*** Opening of SUPPLIED RECORDS ***

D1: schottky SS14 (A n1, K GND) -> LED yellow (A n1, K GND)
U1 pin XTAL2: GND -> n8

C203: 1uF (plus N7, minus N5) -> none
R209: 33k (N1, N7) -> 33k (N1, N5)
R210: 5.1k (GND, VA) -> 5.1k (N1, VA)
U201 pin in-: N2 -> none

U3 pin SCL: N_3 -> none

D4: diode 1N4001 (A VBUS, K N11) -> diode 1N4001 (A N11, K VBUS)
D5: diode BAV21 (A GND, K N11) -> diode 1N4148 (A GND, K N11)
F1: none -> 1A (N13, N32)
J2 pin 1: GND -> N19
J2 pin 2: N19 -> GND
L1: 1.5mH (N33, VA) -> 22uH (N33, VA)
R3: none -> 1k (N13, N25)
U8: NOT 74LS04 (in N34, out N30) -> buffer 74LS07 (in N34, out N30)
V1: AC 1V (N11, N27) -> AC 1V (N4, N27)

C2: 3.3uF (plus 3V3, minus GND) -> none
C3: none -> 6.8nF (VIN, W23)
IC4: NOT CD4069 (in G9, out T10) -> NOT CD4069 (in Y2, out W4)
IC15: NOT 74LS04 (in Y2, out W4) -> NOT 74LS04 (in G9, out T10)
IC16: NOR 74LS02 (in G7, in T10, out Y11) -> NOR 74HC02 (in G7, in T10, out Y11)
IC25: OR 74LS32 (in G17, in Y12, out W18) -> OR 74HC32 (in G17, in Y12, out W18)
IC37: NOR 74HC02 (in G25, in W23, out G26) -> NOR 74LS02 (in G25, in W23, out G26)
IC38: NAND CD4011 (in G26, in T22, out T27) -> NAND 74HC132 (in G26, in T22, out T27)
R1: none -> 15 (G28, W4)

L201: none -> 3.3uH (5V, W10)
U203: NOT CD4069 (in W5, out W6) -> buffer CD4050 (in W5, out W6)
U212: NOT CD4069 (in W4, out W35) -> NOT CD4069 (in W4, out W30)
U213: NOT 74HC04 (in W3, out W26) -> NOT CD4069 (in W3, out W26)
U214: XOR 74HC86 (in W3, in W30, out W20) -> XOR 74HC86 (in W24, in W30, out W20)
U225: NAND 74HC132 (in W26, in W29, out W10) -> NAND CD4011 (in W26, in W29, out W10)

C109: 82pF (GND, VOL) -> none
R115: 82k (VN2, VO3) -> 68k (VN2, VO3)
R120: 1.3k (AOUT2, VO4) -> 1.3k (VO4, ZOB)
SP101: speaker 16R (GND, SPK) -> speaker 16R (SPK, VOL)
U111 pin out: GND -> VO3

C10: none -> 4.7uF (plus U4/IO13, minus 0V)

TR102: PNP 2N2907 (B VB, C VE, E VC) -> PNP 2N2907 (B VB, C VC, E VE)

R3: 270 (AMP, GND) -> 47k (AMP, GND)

*** Close of SUPPLIED RECORDS ***

### ASSIGNMENT
How many of the lines above hold the word "buffer"? State that number and nothing else.

### RESULT FOR THIS TASK
2